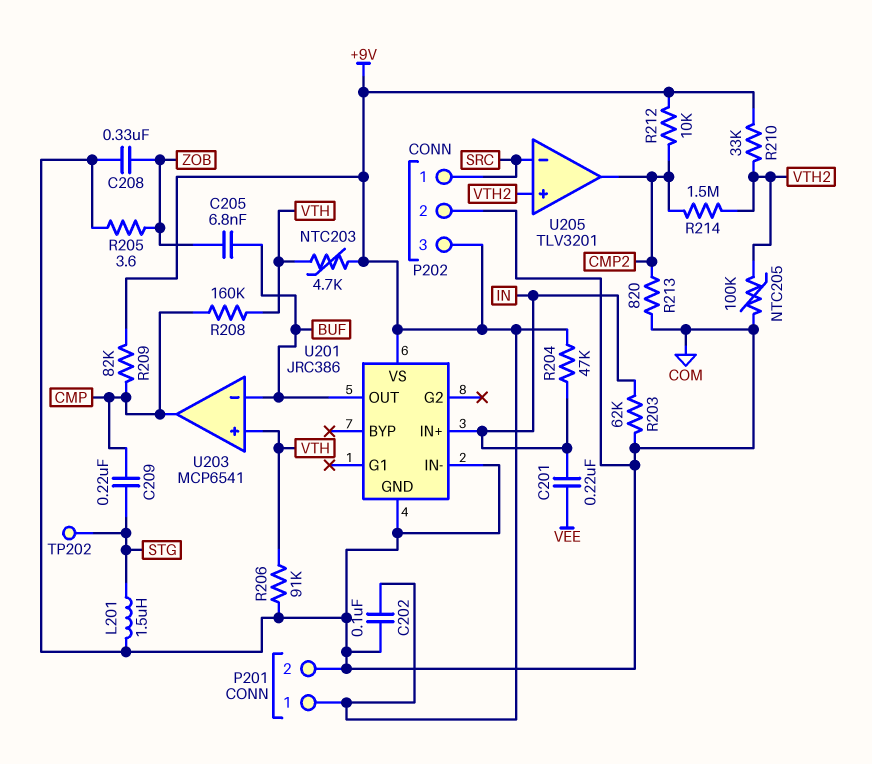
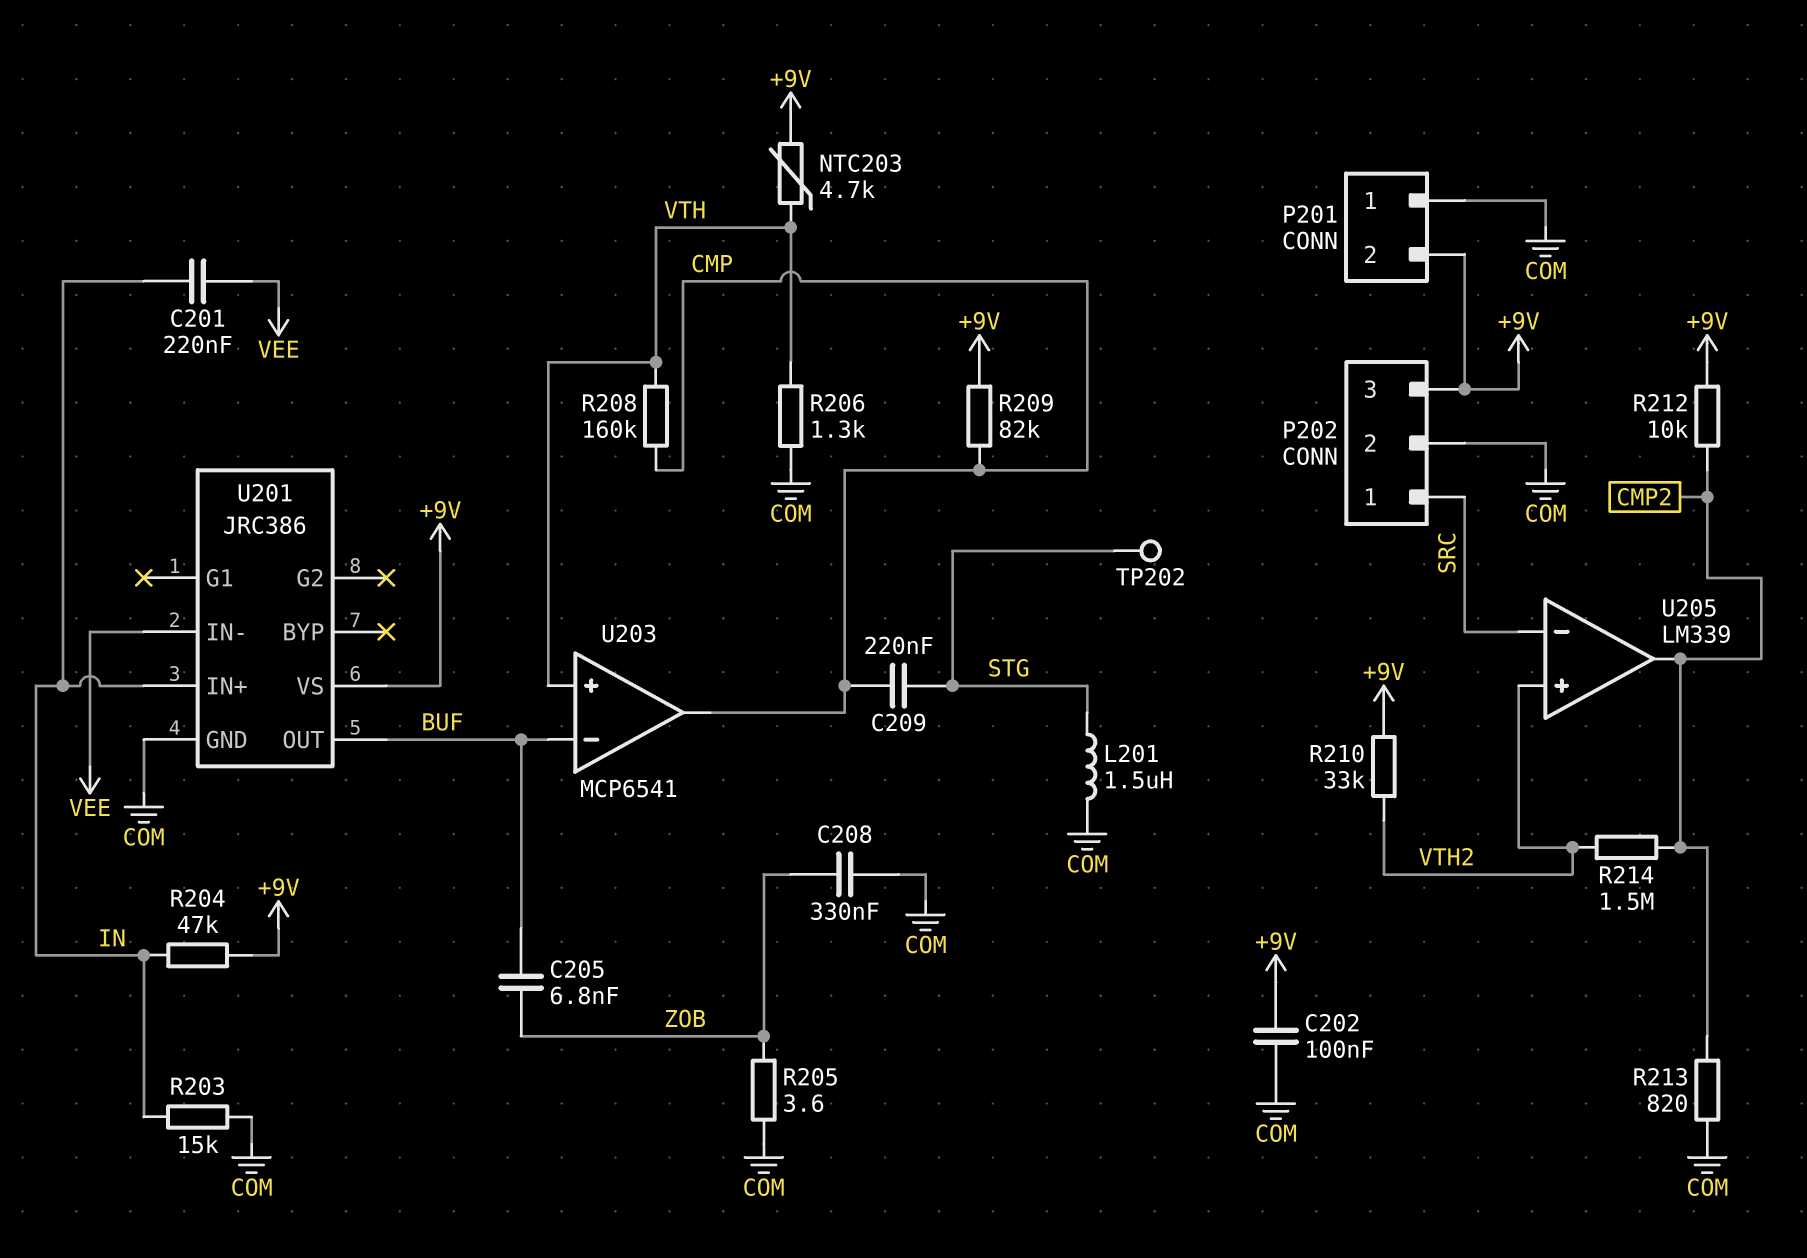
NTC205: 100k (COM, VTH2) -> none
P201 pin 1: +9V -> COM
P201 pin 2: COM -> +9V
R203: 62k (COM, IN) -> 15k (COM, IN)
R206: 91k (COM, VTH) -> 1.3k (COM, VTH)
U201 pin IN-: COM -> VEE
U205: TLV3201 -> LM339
══════════════════════════════
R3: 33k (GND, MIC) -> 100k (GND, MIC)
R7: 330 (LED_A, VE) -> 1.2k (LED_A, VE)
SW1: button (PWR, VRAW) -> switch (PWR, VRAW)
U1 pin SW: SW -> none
══════════════════════════════
Work item –
From the line containing "P201 pin 1: +9V -> COM" down to the line containing "U205: TLV3201 -> LM339" in the material above, reproduce every line exactly, including the two end lines.

Answer space –
P201 pin 1: +9V -> COM
P201 pin 2: COM -> +9V
R203: 62k (COM, IN) -> 15k (COM, IN)
R206: 91k (COM, VTH) -> 1.3k (COM, VTH)
U201 pin IN-: COM -> VEE
U205: TLV3201 -> LM339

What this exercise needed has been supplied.